PROBLEM TO SOLVE – Scan the data below for the string "carcinoma". Show every line where it turns up.
* Begin DATA *
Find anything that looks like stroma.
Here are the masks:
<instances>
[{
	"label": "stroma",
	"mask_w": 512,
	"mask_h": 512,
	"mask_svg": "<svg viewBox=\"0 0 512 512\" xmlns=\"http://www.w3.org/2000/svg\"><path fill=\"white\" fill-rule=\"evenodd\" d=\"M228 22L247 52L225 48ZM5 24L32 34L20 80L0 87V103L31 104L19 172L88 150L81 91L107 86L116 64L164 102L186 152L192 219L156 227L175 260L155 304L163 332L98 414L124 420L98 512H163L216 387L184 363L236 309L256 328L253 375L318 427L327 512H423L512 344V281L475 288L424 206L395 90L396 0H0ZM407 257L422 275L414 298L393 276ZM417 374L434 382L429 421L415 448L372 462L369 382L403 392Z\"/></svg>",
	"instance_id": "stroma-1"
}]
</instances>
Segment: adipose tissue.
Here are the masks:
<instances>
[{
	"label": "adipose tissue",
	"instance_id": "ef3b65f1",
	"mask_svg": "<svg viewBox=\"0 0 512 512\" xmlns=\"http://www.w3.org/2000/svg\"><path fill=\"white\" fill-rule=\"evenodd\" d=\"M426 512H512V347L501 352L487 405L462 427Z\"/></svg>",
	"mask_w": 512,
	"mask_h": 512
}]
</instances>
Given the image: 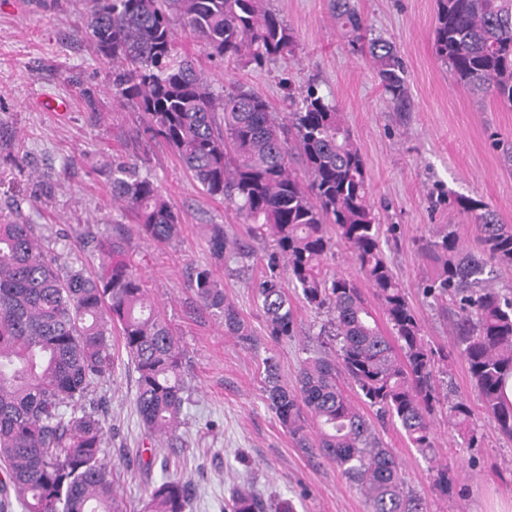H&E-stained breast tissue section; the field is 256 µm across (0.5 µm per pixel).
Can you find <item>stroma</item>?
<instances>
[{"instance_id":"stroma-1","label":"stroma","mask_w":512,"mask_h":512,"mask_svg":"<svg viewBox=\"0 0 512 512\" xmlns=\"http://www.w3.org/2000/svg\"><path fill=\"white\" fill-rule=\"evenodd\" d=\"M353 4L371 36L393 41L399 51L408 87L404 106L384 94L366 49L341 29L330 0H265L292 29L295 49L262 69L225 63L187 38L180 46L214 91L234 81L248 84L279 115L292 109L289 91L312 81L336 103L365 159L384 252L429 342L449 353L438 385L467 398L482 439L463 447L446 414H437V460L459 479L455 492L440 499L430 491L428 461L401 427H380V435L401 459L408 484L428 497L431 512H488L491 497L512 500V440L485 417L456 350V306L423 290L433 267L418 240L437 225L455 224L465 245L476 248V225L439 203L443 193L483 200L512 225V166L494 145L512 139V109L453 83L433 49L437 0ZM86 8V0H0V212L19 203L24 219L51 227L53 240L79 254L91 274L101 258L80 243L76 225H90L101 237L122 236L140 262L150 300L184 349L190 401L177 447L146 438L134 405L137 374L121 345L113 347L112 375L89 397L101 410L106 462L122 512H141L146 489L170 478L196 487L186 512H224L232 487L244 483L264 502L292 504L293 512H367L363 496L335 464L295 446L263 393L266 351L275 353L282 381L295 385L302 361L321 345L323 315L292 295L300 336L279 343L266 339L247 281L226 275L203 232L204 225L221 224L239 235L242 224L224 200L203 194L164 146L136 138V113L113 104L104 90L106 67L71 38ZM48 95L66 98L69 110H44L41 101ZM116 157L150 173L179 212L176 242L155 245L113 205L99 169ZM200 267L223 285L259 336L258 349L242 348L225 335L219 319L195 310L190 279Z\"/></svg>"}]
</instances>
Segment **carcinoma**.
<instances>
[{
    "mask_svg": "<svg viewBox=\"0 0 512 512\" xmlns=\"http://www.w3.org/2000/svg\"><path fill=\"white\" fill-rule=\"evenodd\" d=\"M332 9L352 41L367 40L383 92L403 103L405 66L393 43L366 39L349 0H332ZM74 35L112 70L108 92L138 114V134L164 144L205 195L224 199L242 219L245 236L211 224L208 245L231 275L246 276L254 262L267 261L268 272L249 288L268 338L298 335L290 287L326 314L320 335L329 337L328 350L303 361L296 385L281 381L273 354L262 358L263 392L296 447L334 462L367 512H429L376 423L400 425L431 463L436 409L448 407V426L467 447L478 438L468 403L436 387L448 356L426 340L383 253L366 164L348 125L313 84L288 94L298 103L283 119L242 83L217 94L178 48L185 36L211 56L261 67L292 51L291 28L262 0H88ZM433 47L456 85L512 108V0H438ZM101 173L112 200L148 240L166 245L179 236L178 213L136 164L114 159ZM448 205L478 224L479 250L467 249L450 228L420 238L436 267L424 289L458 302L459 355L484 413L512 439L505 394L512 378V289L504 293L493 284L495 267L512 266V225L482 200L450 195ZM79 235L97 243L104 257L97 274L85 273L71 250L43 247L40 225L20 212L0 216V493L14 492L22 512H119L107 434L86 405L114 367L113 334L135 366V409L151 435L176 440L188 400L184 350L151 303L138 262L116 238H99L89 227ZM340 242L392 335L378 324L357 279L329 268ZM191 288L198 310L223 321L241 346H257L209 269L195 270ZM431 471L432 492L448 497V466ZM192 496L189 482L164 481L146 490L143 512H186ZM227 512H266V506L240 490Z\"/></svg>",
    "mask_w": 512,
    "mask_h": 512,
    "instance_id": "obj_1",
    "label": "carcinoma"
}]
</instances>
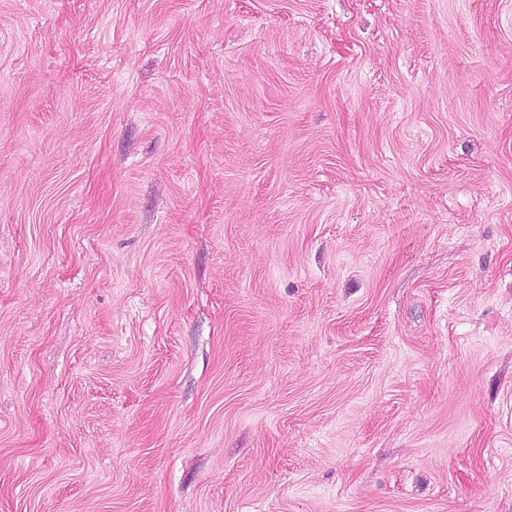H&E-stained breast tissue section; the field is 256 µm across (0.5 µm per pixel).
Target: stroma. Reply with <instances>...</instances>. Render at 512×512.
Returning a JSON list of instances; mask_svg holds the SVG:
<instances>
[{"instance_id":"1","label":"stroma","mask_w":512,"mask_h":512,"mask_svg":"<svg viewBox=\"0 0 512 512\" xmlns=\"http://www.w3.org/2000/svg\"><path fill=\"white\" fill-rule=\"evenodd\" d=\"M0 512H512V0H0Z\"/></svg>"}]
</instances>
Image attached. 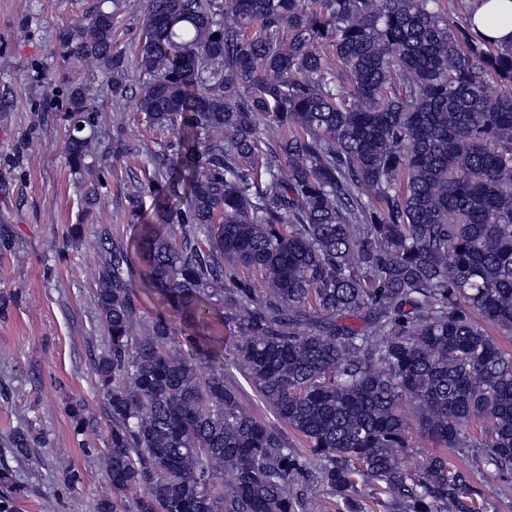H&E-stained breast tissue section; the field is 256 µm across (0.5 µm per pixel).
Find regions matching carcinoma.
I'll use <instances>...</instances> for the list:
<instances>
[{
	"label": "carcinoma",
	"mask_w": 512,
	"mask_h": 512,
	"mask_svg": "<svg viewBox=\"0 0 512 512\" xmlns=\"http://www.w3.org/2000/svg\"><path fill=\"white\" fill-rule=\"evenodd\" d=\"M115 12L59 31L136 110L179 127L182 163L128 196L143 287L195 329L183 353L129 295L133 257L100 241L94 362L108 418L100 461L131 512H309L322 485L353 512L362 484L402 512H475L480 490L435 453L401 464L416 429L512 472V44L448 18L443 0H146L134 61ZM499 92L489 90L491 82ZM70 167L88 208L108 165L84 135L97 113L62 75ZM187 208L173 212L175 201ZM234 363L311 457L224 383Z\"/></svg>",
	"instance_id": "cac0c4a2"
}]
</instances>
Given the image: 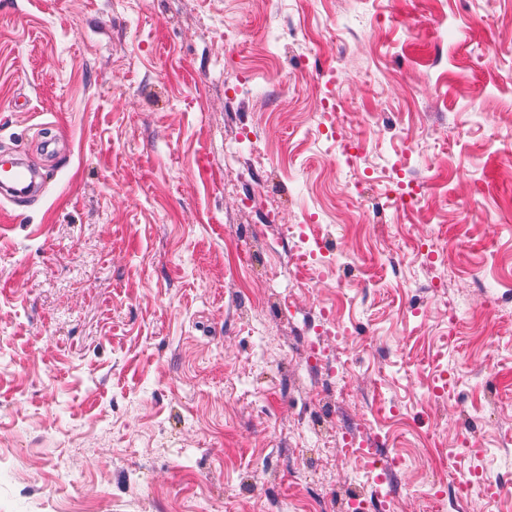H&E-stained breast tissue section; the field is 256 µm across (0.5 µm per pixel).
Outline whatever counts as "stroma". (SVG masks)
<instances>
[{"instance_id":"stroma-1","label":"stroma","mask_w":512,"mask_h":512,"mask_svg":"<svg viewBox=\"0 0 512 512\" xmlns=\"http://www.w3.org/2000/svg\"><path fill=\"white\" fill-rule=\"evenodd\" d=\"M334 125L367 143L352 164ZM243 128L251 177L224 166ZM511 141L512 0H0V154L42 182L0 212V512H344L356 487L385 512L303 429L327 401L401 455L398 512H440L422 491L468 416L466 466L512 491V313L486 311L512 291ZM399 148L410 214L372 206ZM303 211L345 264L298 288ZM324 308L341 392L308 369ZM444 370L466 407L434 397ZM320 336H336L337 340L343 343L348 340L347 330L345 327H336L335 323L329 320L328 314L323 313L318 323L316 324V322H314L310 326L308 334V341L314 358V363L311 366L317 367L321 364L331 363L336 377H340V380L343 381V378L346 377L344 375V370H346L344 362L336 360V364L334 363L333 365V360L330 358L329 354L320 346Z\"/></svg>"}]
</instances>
* End DATA *
OUTPUT BELOW –
Segment **carcinoma**.
    "label": "carcinoma"
Find regions matching carcinoma.
	"label": "carcinoma",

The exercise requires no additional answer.